> _Instruction_: After locating the line that contains "yellow 1x1 round brick [586,175,646,276]", give that line and all the rest through the end of the entries again exactly, leaving the pictures out.

> _Information_:
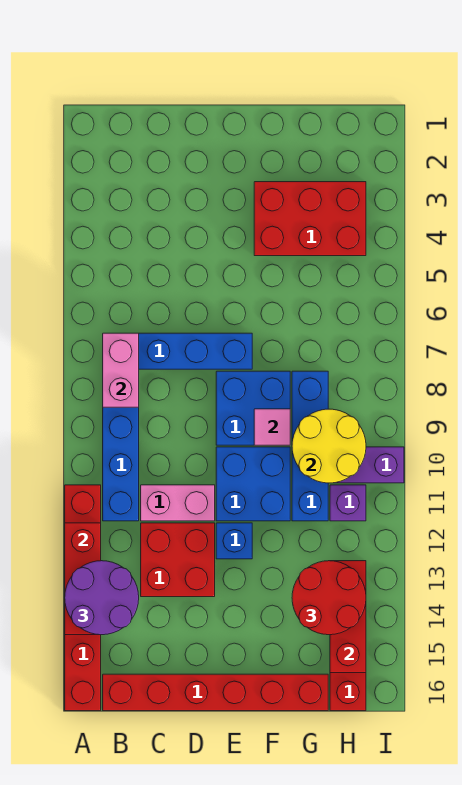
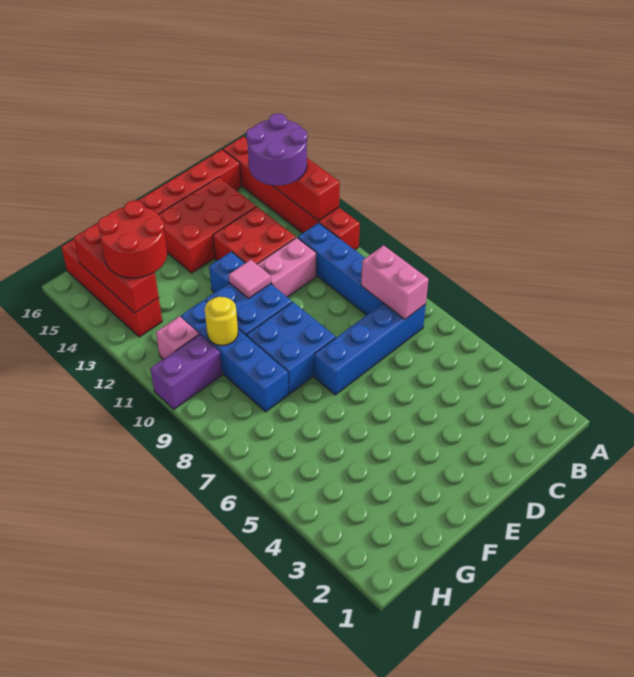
red 2x3 brick [254,182,366,256] -> red 2x3 brick moved to [158,177,256,273]
pink 1x1 tile [254,409,290,445] -> pink 1x1 tile moved to [229,260,271,298]
yellow 2x2 round brick [292,409,366,483] -> yellow 1x1 round brick [205,297,238,345]
purple 1x1 brick [330,485,366,521] -> pink 1x1 brick [156,316,199,359]

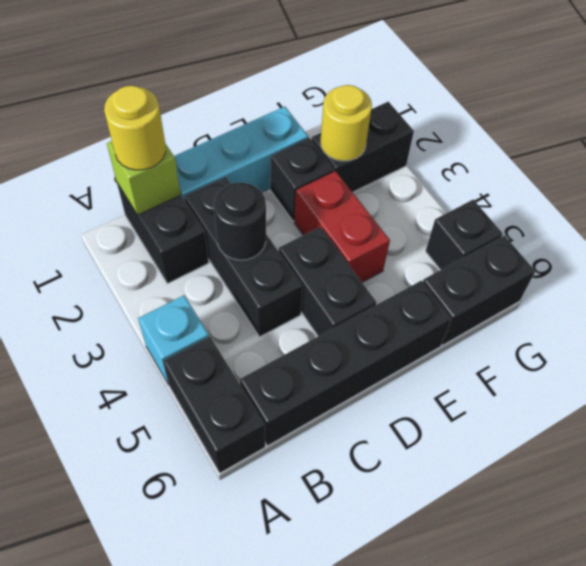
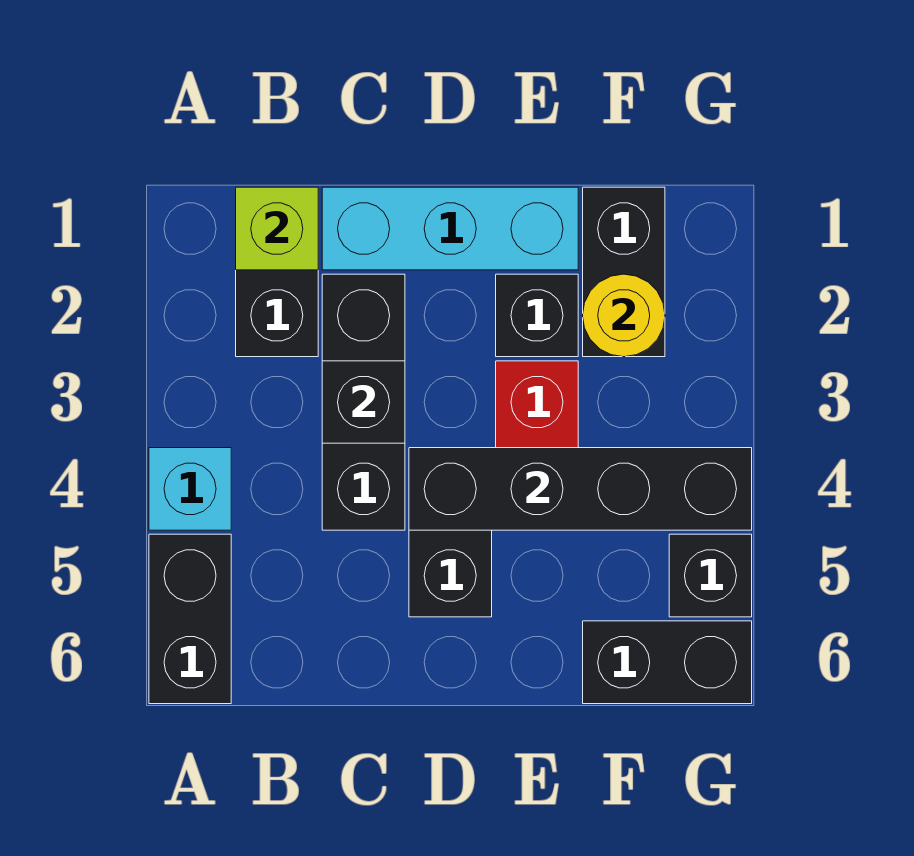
yellow 1x1 round brick [104,86,166,170] -> none
black 1x4 brick [240,281,452,446] -> black 1x4 brick moved to [409,448,752,530]
black 1x1 round brick [214,182,266,260] -> black 1x1 brick [322,361,405,443]
black 1x2 brick [312,102,414,192] -> black 1x2 brick turned to [583,187,665,357]

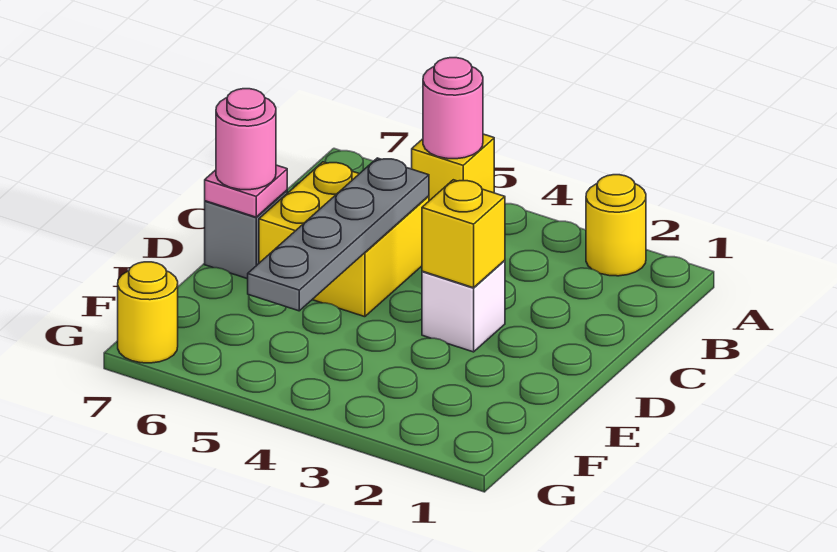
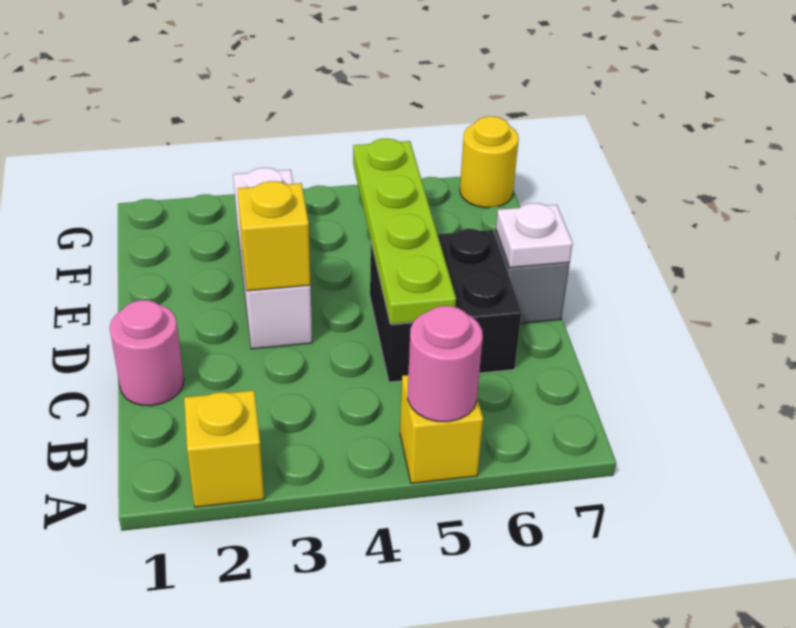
yellow 1x1 round brick [586,175,646,276] -> yellow 1x1 brick [184,390,264,507]
yellow 2x2 brick [259,162,429,317] -> black 2x2 brick [370,229,521,382]
grey 1x4 plate [248,158,429,311] -> lime 1x4 plate [353,139,456,324]
white 1x1 brick [422,261,505,352] -> white 1x3 brick [233,168,312,349]
pink 1x1 plate [205,165,287,217] -> white 1x1 plate [496,203,573,268]
pink 1x1 round brick [216,89,276,190] -> pink 1x1 round brick moved to [110,300,184,406]

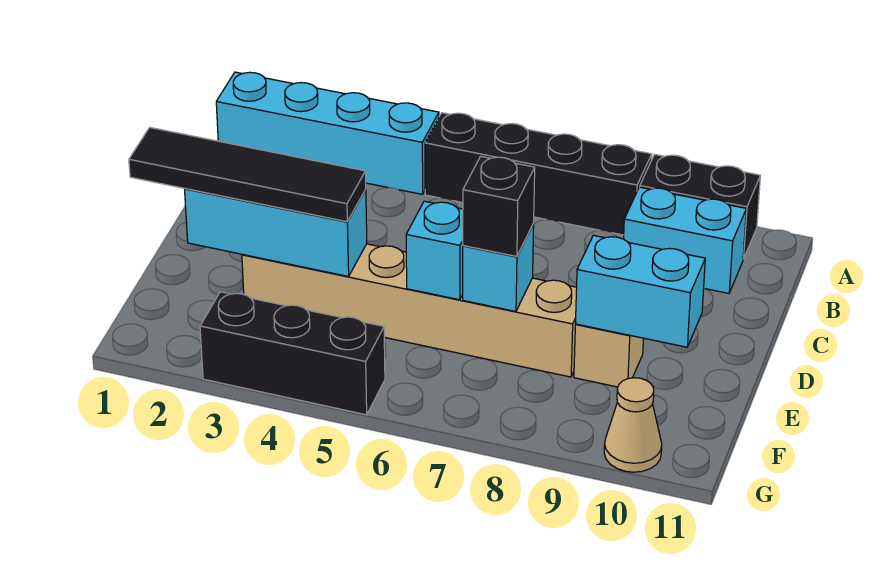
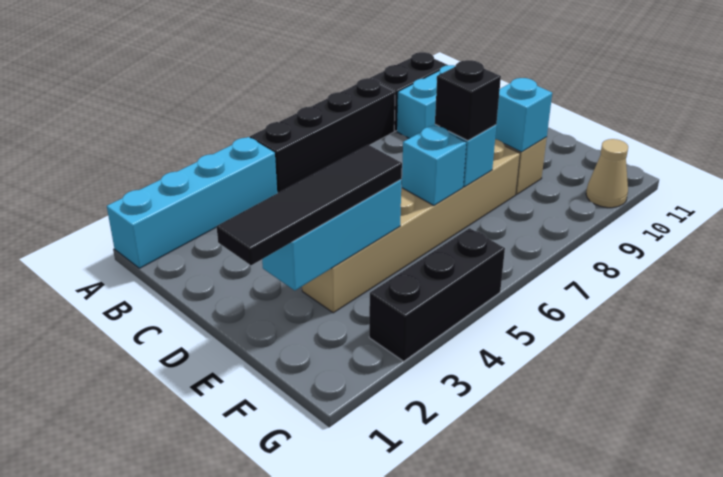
cyan 1x2 brick [575,235,705,347] -> cyan 1x1 brick [495,78,552,152]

> _Answer to this exercise_:
yellow 1x1 round brick [586,175,646,276] -> yellow 1x1 brick [184,390,264,507]
yellow 2x2 brick [259,162,429,317] -> black 2x2 brick [370,229,521,382]
grey 1x4 plate [248,158,429,311] -> lime 1x4 plate [353,139,456,324]
white 1x1 brick [422,261,505,352] -> white 1x3 brick [233,168,312,349]
pink 1x1 plate [205,165,287,217] -> white 1x1 plate [496,203,573,268]
pink 1x1 round brick [216,89,276,190] -> pink 1x1 round brick moved to [110,300,184,406]

cyan 1x2 brick [575,235,705,347] -> cyan 1x1 brick [495,78,552,152]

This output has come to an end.